● **Work request**
Make a verbatim copy of all the records. Skip every image.

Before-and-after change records
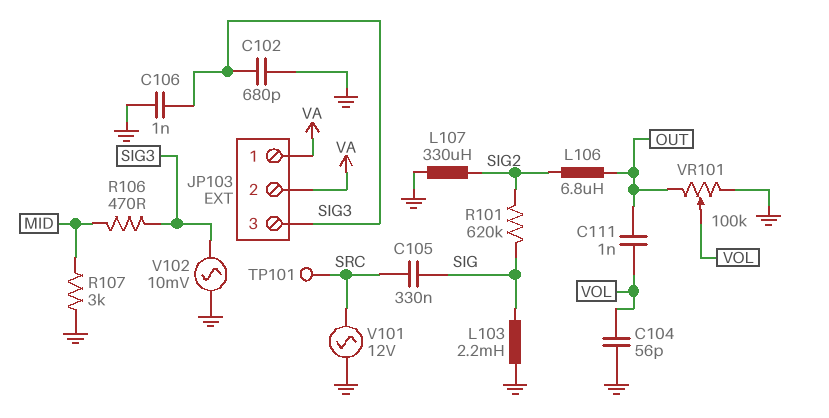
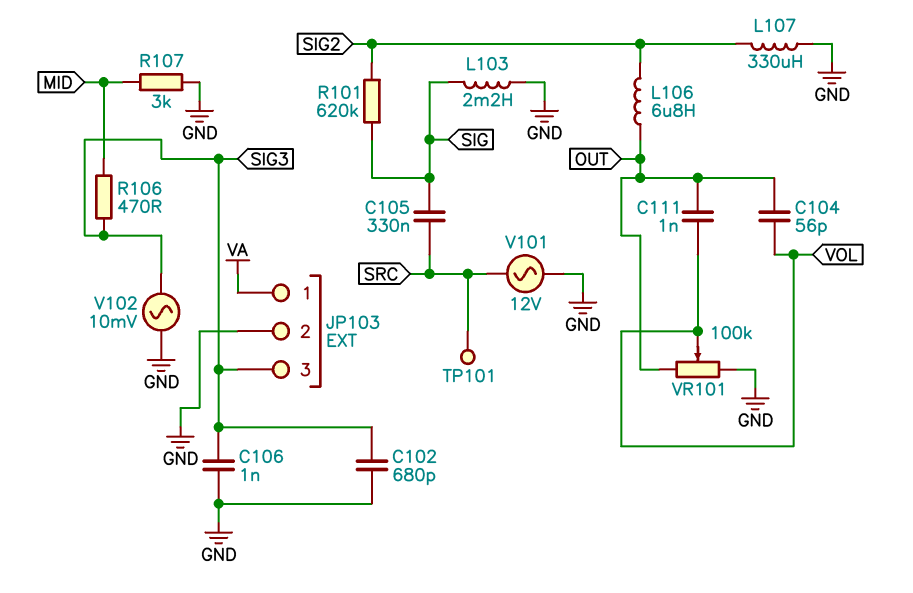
C104: 56pF (GND, VOL) -> 56pF (OUT, VOL)
JP103 pin 2: VA -> GND

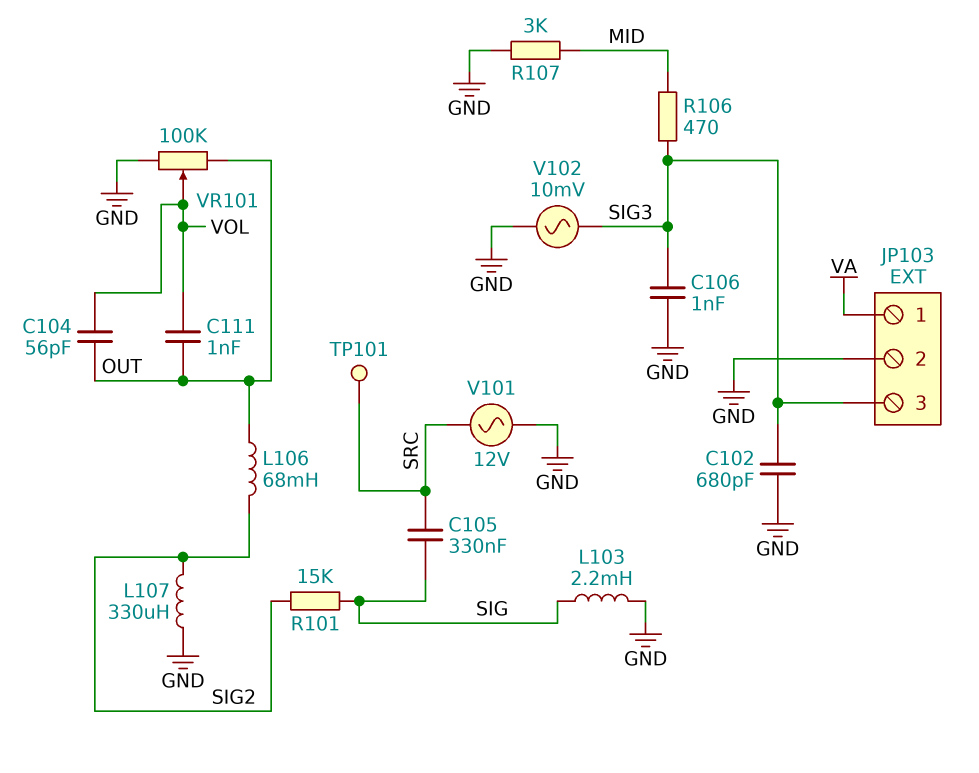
L106: 6.8uH (OUT, SIG2) -> 68mH (OUT, SIG2)
R101: 620k (SIG, SIG2) -> 15k (SIG, SIG2)

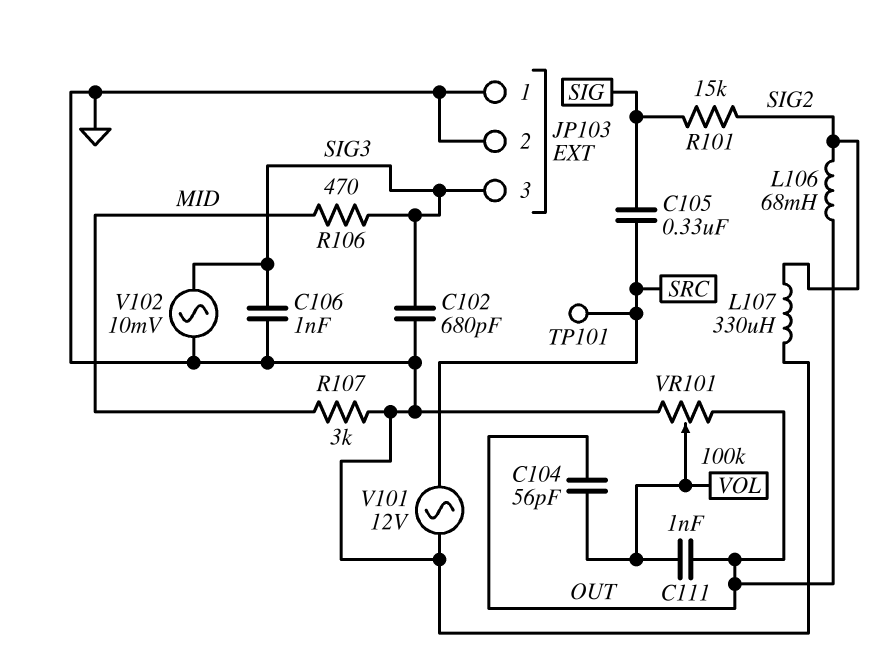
JP103 pin 1: VA -> GND
L103: 2.2mH (GND, SIG) -> none

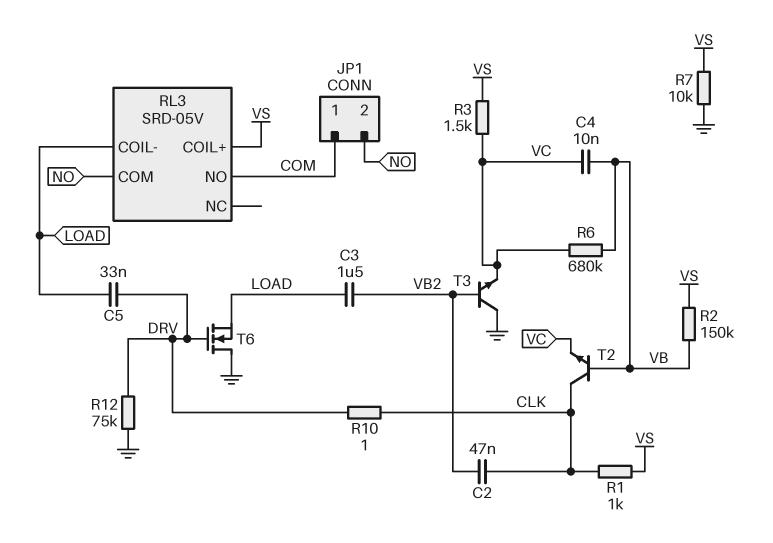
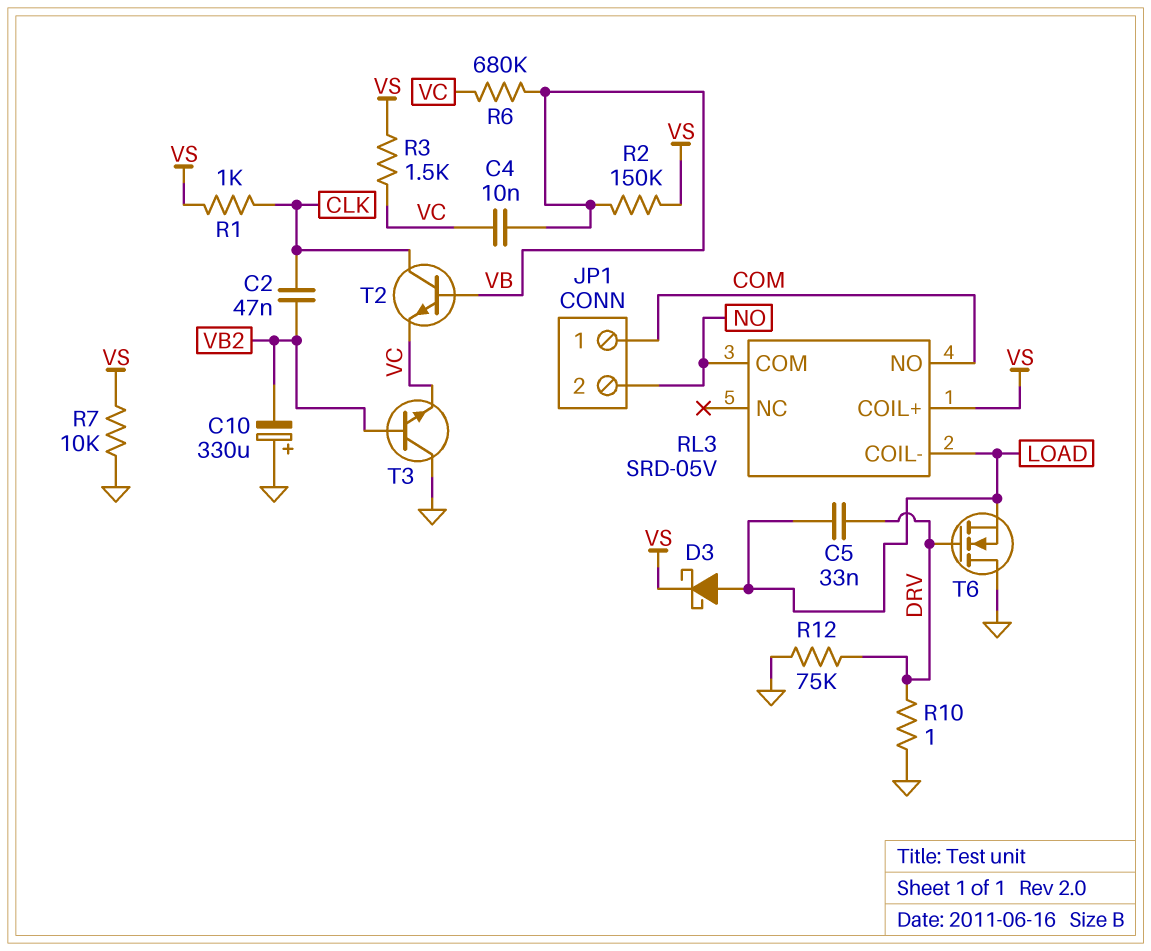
C3: 1.5uF (LOAD, VB2) -> none
C10: none -> 330uF (plus GND, minus VB2)
D3: none -> schottky (A LOAD, K VS)
R10: 1 (CLK, DRV) -> 1 (DRV, GND)

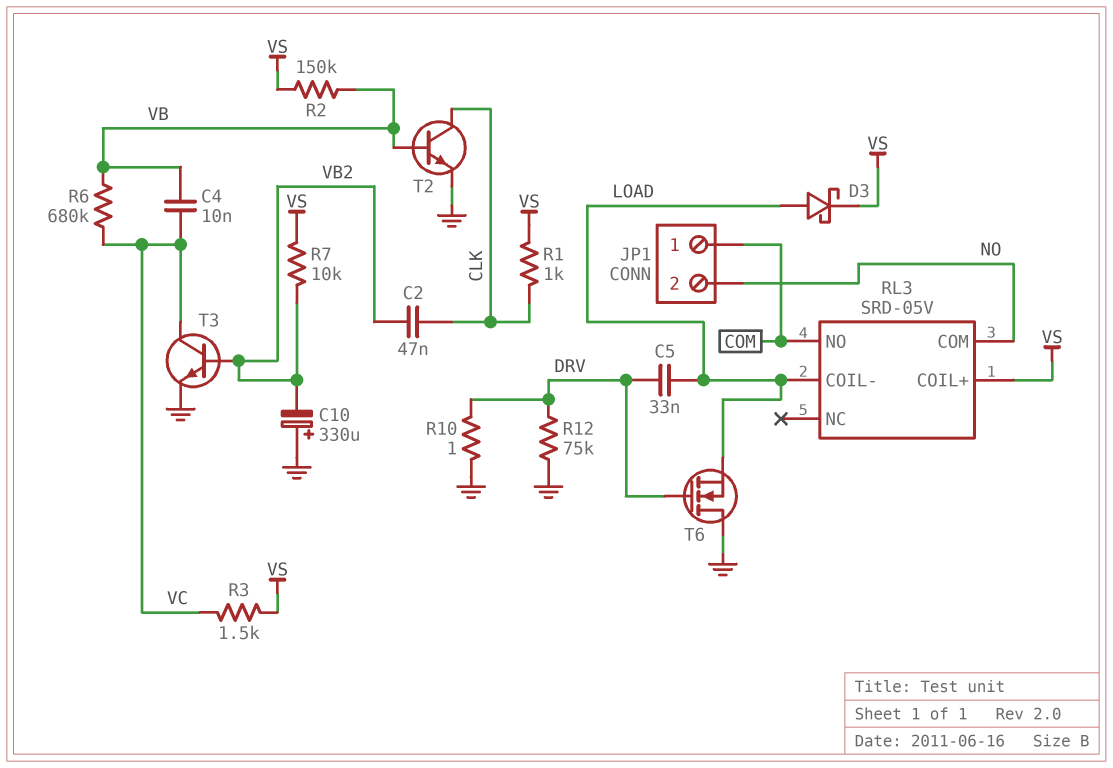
R7: 10k (GND, VS) -> 10k (VB2, VS)
T2: NPN (B VB, C CLK, E VC) -> NPN (B VB, C CLK, E GND)
T3: NPN (B VB2, C GND, E VC) -> NPN (B VB2, C VC, E GND)

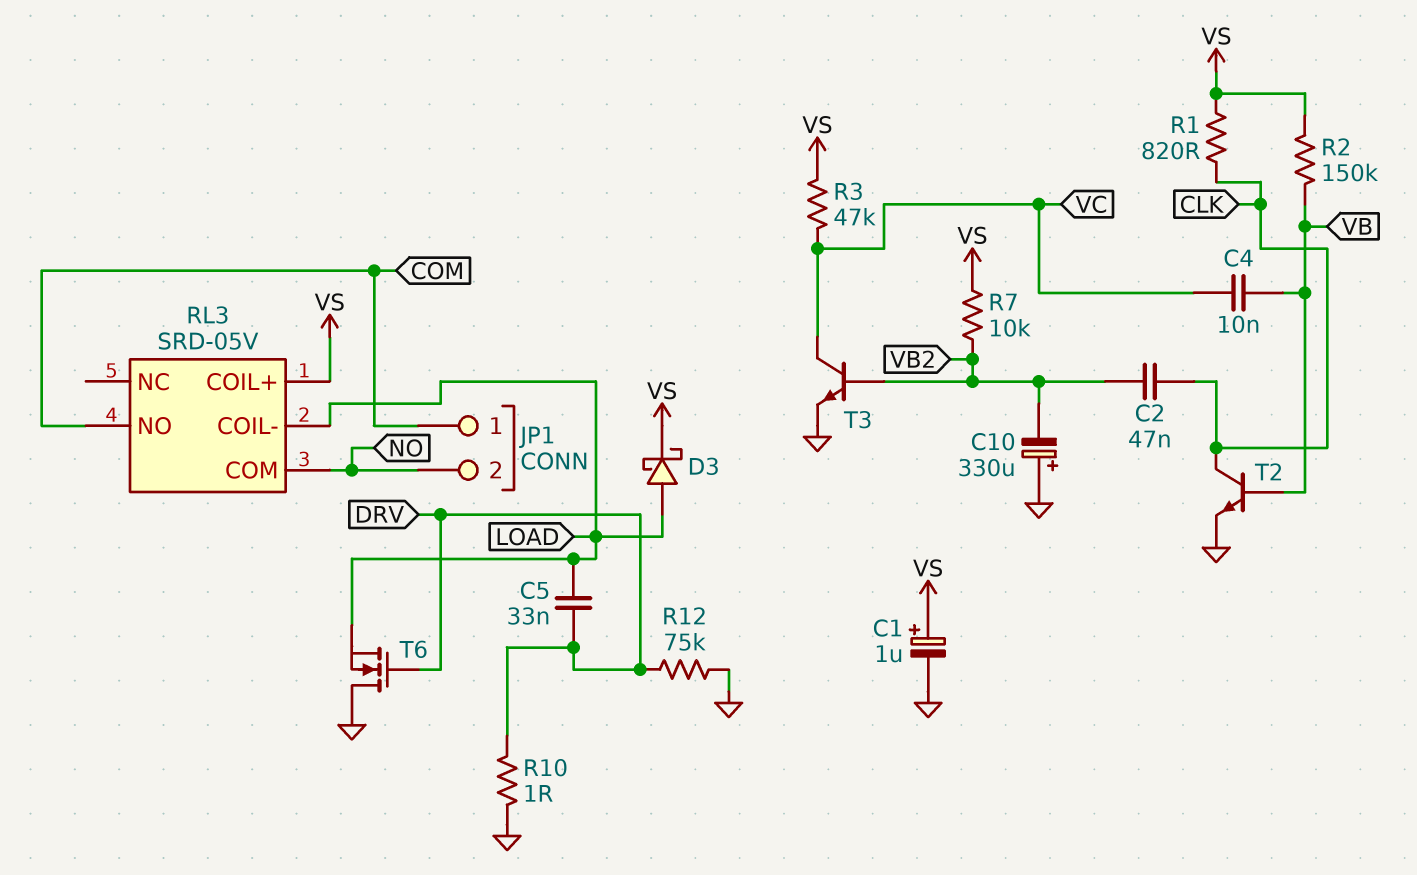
C1: none -> 1uF (plus VS, minus GND)
R1: 1k (CLK, VS) -> 820 (CLK, VS)
R3: 1.5k (VC, VS) -> 47k (VC, VS)
R6: 680k (VB, VC) -> none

● **Your solution**
C104: 56pF (GND, VOL) -> 56pF (OUT, VOL)
JP103 pin 2: VA -> GND

L106: 6.8uH (OUT, SIG2) -> 68mH (OUT, SIG2)
R101: 620k (SIG, SIG2) -> 15k (SIG, SIG2)

JP103 pin 1: VA -> GND
L103: 2.2mH (GND, SIG) -> none

C3: 1.5uF (LOAD, VB2) -> none
C10: none -> 330uF (plus GND, minus VB2)
D3: none -> schottky (A LOAD, K VS)
R10: 1 (CLK, DRV) -> 1 (DRV, GND)

R7: 10k (GND, VS) -> 10k (VB2, VS)
T2: NPN (B VB, C CLK, E VC) -> NPN (B VB, C CLK, E GND)
T3: NPN (B VB2, C GND, E VC) -> NPN (B VB2, C VC, E GND)

C1: none -> 1uF (plus VS, minus GND)
R1: 1k (CLK, VS) -> 820 (CLK, VS)
R3: 1.5k (VC, VS) -> 47k (VC, VS)
R6: 680k (VB, VC) -> none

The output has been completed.